* [Activity] Images are to be dropped; everything else in the entries below must be copied exactly.
*** Excerpted data Section Begins ***
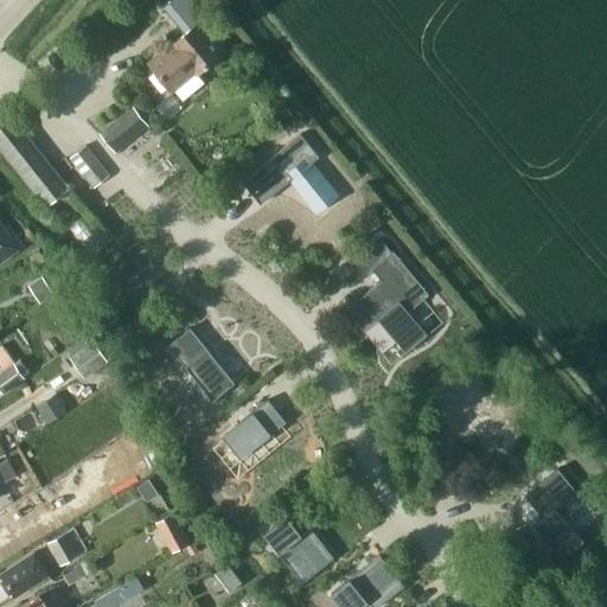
[(197,75),(225,51),(199,20),(147,63),(170,90),(193,70),(197,75)]
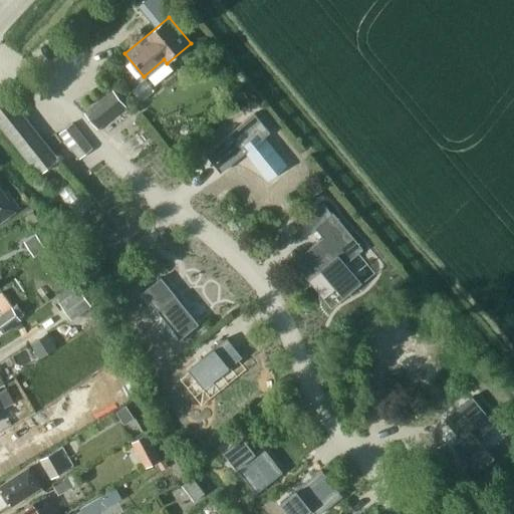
[(97,129),(124,106),(111,90),(84,112),(97,129)]
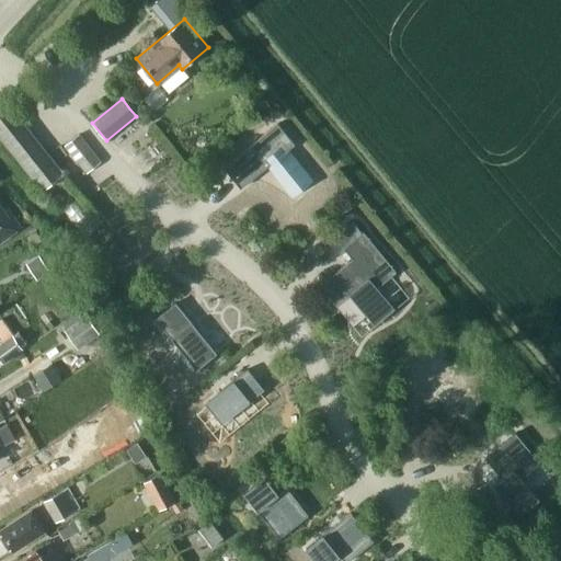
[(69,182),(64,174),(9,105),(0,111),(0,137),(48,198),(69,182)]
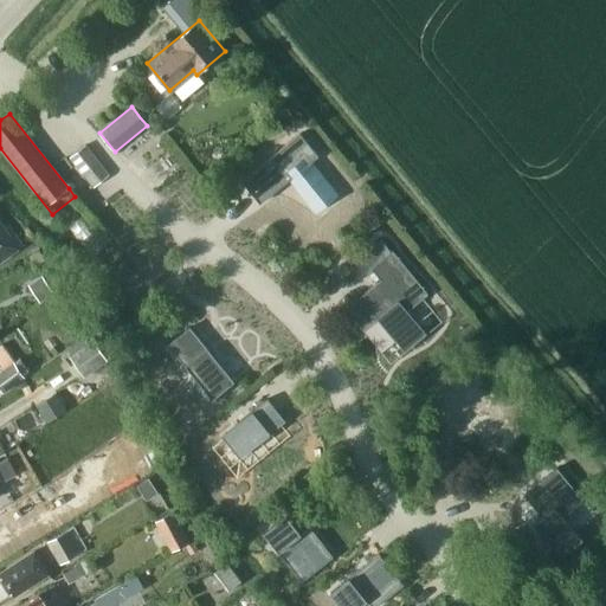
[(292,140),(234,188),(249,206),(262,195),(266,200),(287,184),(295,193),(290,197),(309,219),(331,201),(304,168),(311,162),(292,140)]
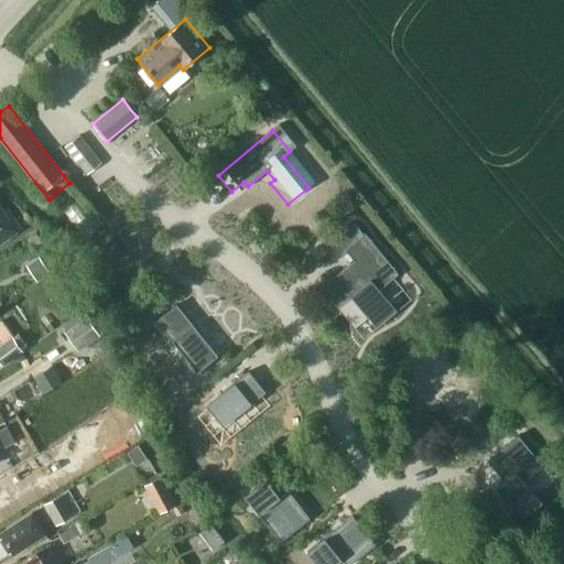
[(87,174),(100,163),(78,136),(64,147),(87,174)]
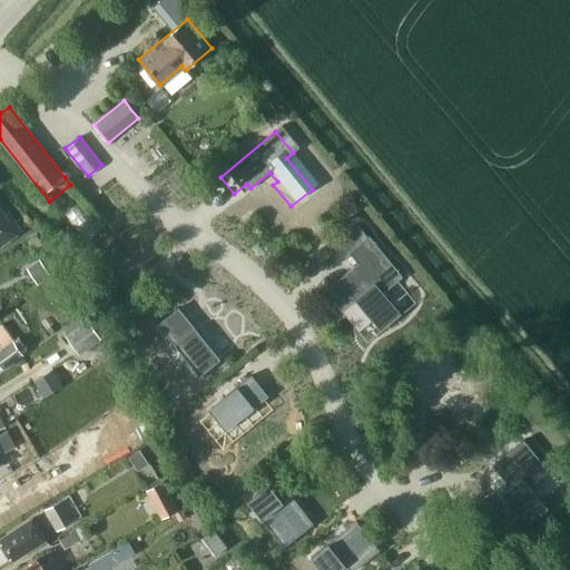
[(80,204),(70,214),(82,225),(79,228),(88,236),(100,223),(80,204)]
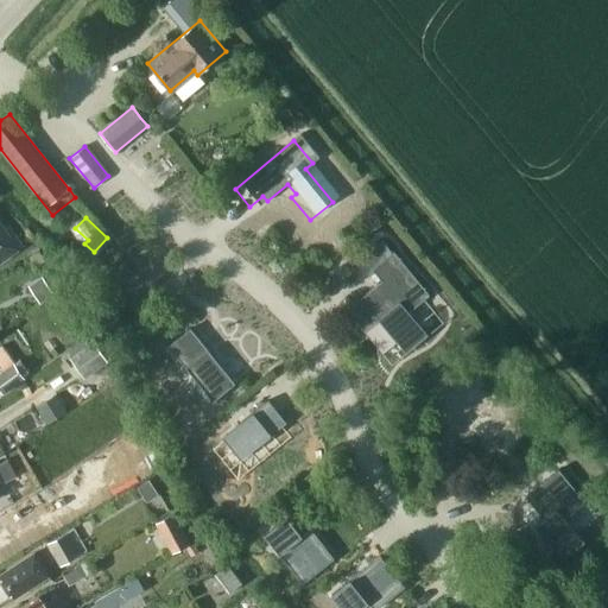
[(0,261),(23,247),(14,234),(11,238),(0,222),(0,261)]
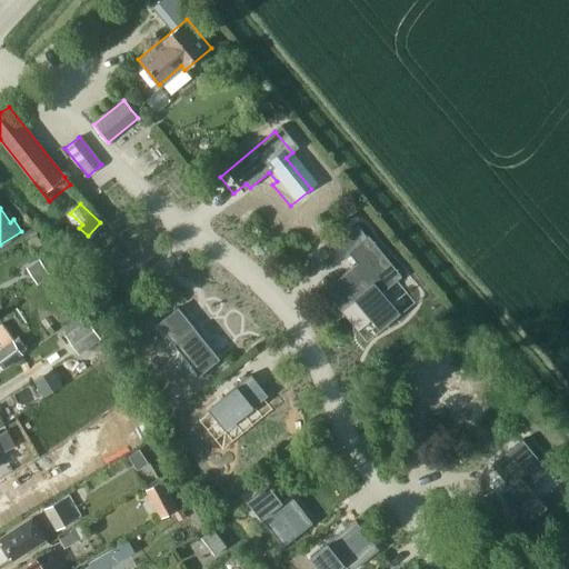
[(347,260),(312,288),(329,308),(342,297),(368,328),(389,311),(370,289),(390,273),(357,232),(356,233),(347,223),(328,238),(347,260)]
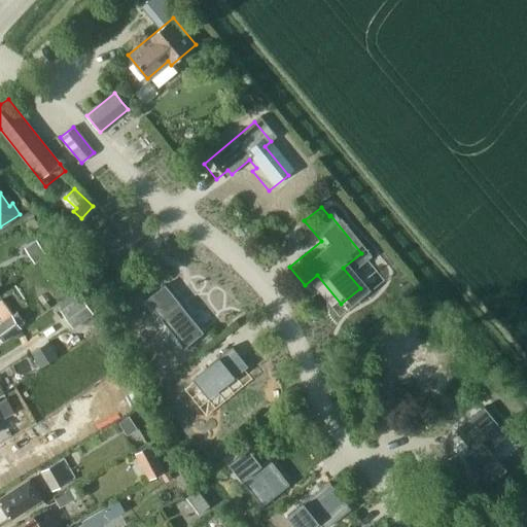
[(38,226),(33,217),(25,222),(30,232),(38,226)]
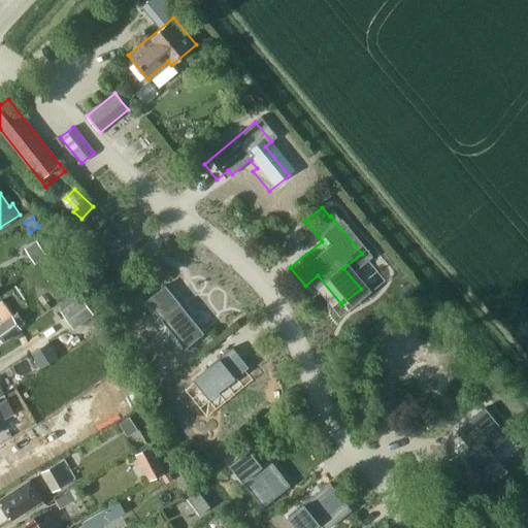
[(36,240),(25,248),(34,264),(46,256),(36,240)]
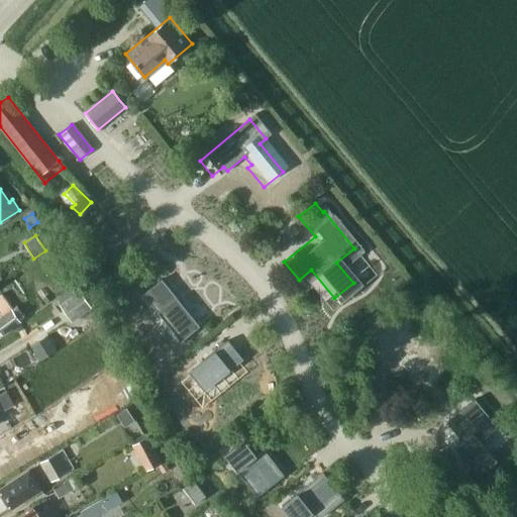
[(164,278),(144,293),(183,340),(201,325),(164,278)]
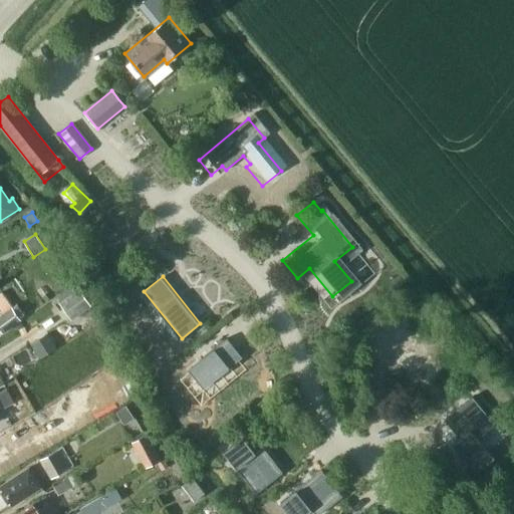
[(90,305),(78,288),(58,303),(70,320),(90,305)]
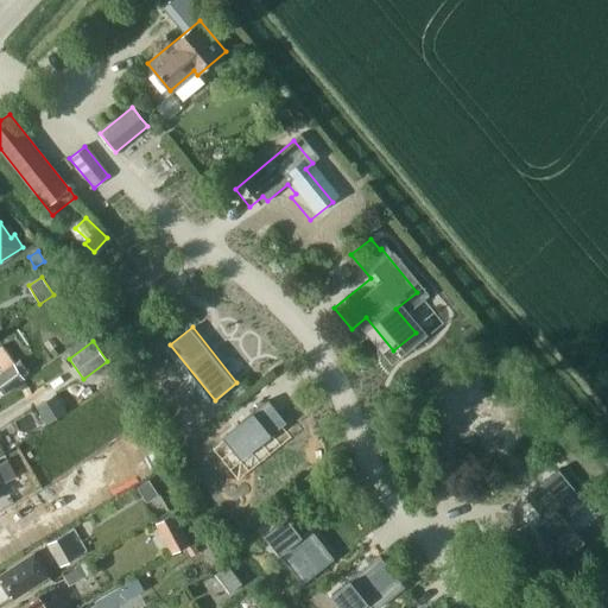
[(0,372),(0,390),(2,394),(24,379),(0,347),(0,346),(0,366),(2,371),(0,372)]
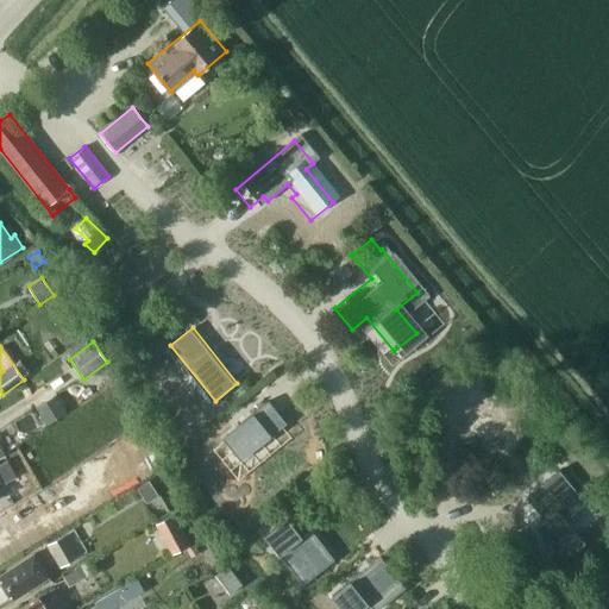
[(459,366),(427,393),(440,408),(449,401),(459,415),(452,421),(444,427),(481,471),(513,445),(476,401),(475,402),(464,389),(465,388),(472,382),(459,366)]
*** Excerpted data Section Ends ***
* [Result of this exercise]
[(197,75),(225,51),(199,20),(147,63),(170,90),(193,70),(197,75)]
[(97,129),(124,106),(111,90),(84,112),(97,129)]
[(69,182),(64,174),(9,105),(0,111),(0,137),(48,198),(69,182)]
[(292,140),(234,188),(249,206),(262,195),(266,200),(287,184),(295,193),(290,197),(309,219),(331,201),(304,168),(311,162),(292,140)]
[(87,174),(100,163),(78,136),(64,147),(87,174)]
[(80,204),(70,214),(82,225),(79,228),(88,236),(100,223),(80,204)]
[(0,261),(23,247),(14,234),(11,238),(0,222),(0,261)]
[(347,260),(312,288),(329,308),(342,297),(368,328),(389,311),(370,289),(390,273),(357,232),(356,233),(347,223),(328,238),(347,260)]
[(38,226),(33,217),(25,222),(30,232),(38,226)]
[(36,240),(25,248),(34,264),(46,256),(36,240)]
[(164,278),(144,293),(183,340),(201,325),(164,278)]
[(90,305),(78,288),(58,303),(70,320),(90,305)]
[(0,372),(0,390),(2,394),(24,379),(0,347),(0,346),(0,366),(2,371),(0,372)]
[(459,366),(427,393),(440,408),(449,401),(459,415),(452,421),(444,427),(481,471),(513,445),(476,401),(475,402),(464,389),(465,388),(472,382),(459,366)]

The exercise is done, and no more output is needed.